Work instructions: Report every line below that holds the word "pink".
### Provided records
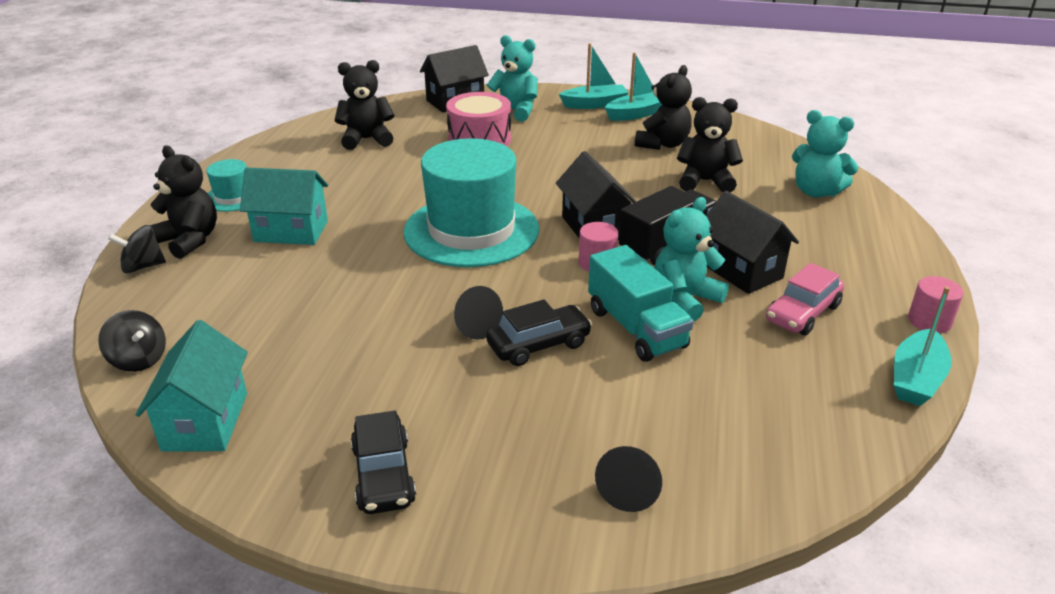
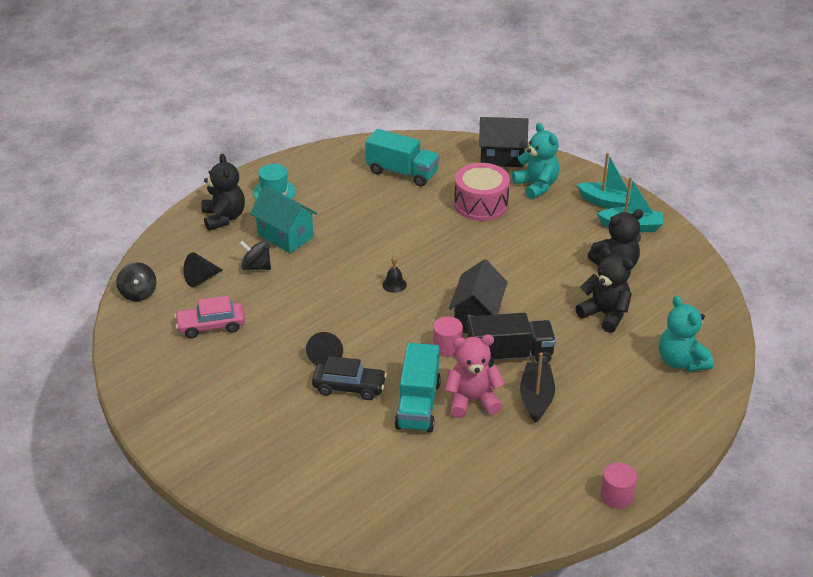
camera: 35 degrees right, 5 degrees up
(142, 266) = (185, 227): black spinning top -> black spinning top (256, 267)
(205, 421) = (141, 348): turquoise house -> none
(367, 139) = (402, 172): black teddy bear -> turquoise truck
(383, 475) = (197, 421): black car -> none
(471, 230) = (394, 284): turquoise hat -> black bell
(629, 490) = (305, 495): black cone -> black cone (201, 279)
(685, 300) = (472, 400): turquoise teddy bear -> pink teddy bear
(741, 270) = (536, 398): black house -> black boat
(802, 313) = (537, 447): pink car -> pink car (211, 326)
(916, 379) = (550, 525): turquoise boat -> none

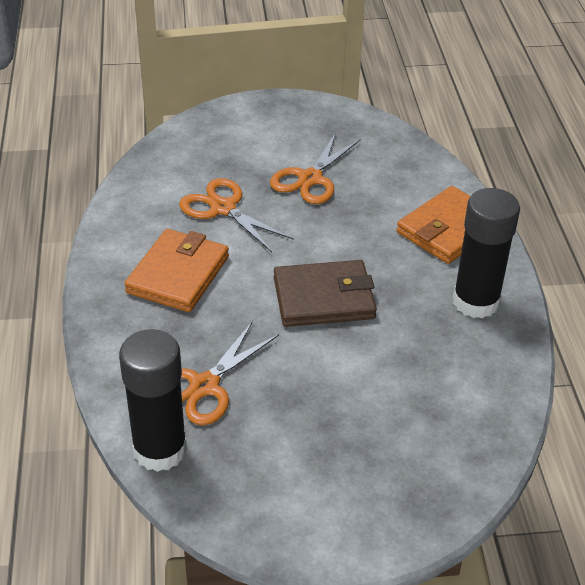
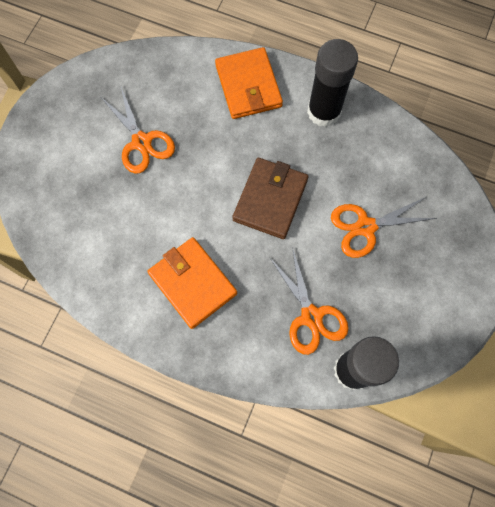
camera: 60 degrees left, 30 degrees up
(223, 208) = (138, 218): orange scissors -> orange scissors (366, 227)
######
The completed task:
(685, 300) = (472, 400): turquoise teddy bear -> pink teddy bear
(802, 313) = (537, 447): pink car -> pink car (211, 326)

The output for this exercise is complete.